» **What is required**
Once the pictures are set aside, transcribe each line of the data exactly.

[Before-and-after object listings]
[Start of Attachment]

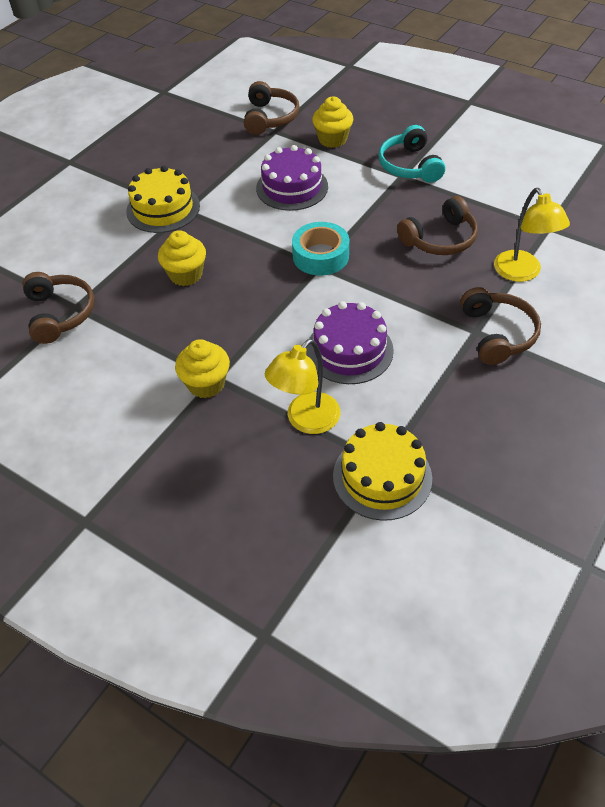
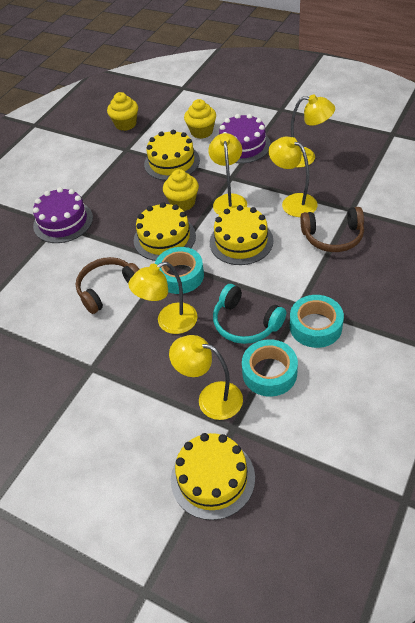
brown headphones: 4 -> 2
turquoise tape: 1 -> 3
yellow cake: 2 -> 4
yellow lamp: 2 -> 5

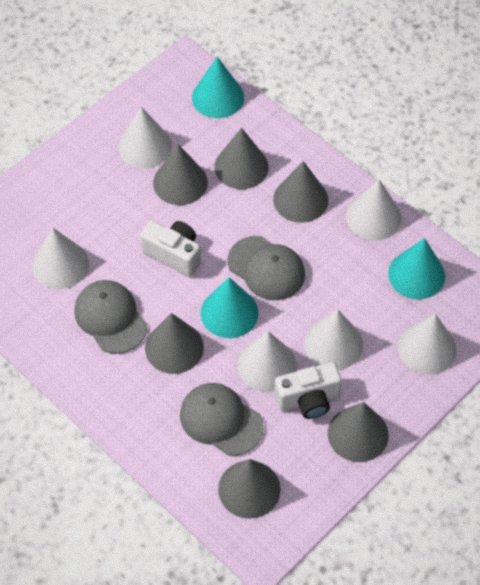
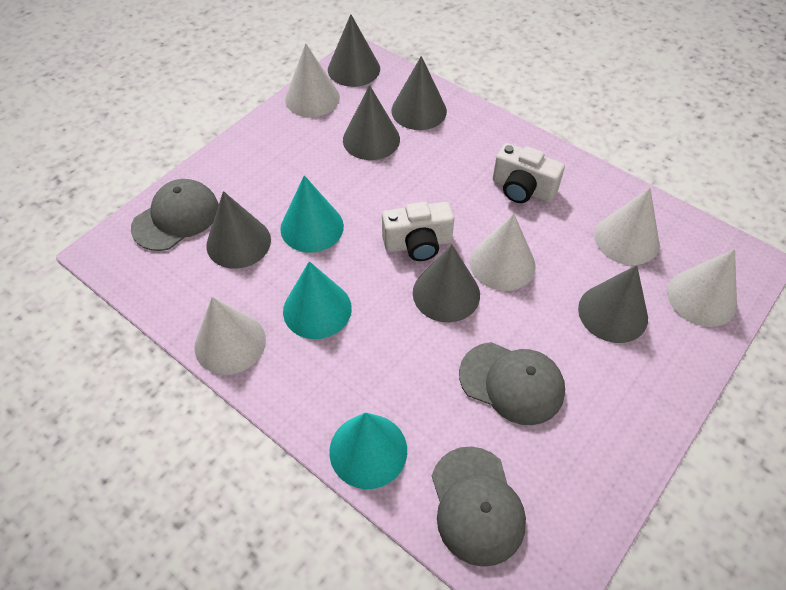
white cone: 6 -> 5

[End of Attachment]

» **Exercise output**
brown headphones: 4 -> 2
turquoise tape: 1 -> 3
yellow cake: 2 -> 4
yellow lamp: 2 -> 5

white cone: 6 -> 5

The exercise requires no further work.